_Problem requirements:_
Please give back only the lines below from the one containing "none -> brown 1x1 brick [132,184,182,215]" to the one containing "none -> brown 1x1 brick [338,157,387,222]", each repeated word for word, both ends included.

===============

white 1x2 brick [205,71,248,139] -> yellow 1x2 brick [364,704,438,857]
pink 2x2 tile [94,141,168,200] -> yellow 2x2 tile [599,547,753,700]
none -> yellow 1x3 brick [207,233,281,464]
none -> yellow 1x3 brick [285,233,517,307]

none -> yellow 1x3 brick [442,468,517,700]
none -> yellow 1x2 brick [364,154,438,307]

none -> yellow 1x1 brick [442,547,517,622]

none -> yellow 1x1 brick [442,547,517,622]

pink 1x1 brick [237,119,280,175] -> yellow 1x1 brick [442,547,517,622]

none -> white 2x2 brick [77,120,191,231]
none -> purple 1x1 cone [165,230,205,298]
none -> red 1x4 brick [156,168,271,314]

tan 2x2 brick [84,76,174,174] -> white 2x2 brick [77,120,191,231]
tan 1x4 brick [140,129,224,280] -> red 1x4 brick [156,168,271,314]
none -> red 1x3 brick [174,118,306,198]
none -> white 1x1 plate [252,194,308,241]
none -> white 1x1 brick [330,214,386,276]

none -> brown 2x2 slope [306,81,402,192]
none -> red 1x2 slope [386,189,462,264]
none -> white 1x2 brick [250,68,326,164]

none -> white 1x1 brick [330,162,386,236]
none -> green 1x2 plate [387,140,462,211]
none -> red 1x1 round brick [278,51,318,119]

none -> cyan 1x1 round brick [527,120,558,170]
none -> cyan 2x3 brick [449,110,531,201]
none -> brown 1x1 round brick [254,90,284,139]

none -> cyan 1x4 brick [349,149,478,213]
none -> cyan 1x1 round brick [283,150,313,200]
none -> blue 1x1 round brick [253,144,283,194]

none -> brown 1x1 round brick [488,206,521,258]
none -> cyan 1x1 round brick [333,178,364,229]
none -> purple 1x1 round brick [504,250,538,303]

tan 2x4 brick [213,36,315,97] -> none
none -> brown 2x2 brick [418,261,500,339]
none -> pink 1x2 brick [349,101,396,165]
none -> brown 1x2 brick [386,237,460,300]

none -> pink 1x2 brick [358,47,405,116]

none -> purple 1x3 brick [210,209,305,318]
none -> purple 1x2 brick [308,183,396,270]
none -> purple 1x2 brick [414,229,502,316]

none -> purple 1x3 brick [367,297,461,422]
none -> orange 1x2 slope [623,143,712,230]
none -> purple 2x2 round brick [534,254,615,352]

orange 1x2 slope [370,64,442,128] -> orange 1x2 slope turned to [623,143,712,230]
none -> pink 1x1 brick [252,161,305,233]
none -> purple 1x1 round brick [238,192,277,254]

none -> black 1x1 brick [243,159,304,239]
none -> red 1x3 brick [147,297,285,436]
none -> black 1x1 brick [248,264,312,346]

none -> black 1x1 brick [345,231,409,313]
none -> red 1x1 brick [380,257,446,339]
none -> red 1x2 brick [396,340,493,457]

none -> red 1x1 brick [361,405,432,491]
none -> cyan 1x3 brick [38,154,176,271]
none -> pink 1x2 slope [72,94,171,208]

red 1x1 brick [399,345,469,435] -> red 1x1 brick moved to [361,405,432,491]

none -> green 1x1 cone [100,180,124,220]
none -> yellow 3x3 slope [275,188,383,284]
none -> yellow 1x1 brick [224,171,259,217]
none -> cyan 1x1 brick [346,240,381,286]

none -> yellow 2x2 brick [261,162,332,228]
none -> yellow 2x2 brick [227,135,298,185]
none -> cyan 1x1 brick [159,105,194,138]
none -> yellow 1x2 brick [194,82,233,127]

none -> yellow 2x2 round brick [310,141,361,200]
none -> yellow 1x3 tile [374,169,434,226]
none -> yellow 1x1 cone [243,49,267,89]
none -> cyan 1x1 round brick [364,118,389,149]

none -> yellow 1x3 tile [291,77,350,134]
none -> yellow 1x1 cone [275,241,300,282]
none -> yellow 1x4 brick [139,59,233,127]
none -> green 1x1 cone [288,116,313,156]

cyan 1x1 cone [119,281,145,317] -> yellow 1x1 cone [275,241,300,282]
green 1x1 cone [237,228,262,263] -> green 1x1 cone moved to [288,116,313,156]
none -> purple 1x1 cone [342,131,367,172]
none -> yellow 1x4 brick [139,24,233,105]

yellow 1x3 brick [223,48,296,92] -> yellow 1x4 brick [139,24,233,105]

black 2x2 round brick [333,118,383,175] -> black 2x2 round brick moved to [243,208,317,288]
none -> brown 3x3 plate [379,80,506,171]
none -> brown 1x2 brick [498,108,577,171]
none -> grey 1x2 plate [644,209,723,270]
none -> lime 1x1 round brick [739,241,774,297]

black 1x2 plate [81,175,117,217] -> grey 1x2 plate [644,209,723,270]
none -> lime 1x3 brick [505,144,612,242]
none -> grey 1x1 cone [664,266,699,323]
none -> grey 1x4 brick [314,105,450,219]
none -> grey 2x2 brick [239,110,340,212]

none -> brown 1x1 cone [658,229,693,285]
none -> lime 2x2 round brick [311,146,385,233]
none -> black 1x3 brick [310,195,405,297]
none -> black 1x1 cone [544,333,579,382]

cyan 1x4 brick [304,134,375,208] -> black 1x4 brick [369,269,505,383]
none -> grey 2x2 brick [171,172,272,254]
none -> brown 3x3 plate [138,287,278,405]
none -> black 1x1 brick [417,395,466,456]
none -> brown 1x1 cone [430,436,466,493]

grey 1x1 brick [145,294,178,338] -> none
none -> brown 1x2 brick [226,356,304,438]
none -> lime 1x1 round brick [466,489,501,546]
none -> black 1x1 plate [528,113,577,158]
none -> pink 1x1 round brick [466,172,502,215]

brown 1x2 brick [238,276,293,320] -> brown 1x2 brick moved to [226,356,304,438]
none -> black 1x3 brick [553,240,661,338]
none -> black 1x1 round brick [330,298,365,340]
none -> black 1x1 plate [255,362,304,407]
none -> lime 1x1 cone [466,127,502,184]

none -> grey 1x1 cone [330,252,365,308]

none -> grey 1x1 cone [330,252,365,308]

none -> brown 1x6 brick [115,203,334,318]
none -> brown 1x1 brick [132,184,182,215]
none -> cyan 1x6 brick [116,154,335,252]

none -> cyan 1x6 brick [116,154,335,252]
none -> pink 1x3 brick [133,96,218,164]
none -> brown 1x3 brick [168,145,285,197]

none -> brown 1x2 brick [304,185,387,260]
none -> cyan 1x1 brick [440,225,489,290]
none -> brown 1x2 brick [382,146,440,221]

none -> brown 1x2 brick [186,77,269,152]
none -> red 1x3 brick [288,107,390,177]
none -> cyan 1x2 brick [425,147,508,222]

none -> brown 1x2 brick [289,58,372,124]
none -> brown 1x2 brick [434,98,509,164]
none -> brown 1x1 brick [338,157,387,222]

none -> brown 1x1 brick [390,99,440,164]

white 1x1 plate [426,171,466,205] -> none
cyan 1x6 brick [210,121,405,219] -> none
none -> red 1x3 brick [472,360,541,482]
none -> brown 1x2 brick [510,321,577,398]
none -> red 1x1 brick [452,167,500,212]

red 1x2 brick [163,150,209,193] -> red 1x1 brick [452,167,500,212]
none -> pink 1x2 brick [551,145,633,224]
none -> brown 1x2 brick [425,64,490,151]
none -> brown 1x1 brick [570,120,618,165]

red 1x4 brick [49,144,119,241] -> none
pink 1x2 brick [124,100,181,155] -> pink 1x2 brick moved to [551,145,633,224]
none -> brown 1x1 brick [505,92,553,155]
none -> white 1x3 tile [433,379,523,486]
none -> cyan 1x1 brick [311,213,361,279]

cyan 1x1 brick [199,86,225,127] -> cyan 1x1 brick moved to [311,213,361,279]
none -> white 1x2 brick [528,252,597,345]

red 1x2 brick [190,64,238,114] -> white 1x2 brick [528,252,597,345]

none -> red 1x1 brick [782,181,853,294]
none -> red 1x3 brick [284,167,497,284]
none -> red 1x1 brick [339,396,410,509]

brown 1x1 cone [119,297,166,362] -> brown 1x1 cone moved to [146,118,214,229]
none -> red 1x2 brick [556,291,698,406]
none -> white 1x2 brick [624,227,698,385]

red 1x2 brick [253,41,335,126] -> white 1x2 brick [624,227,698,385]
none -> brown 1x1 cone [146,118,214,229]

===============

_Response area:_
none -> brown 1x1 brick [132,184,182,215]
none -> cyan 1x6 brick [116,154,335,252]

none -> cyan 1x6 brick [116,154,335,252]
none -> pink 1x3 brick [133,96,218,164]
none -> brown 1x3 brick [168,145,285,197]

none -> brown 1x2 brick [304,185,387,260]
none -> cyan 1x1 brick [440,225,489,290]
none -> brown 1x2 brick [382,146,440,221]

none -> brown 1x2 brick [186,77,269,152]
none -> red 1x3 brick [288,107,390,177]
none -> cyan 1x2 brick [425,147,508,222]

none -> brown 1x2 brick [289,58,372,124]
none -> brown 1x2 brick [434,98,509,164]
none -> brown 1x1 brick [338,157,387,222]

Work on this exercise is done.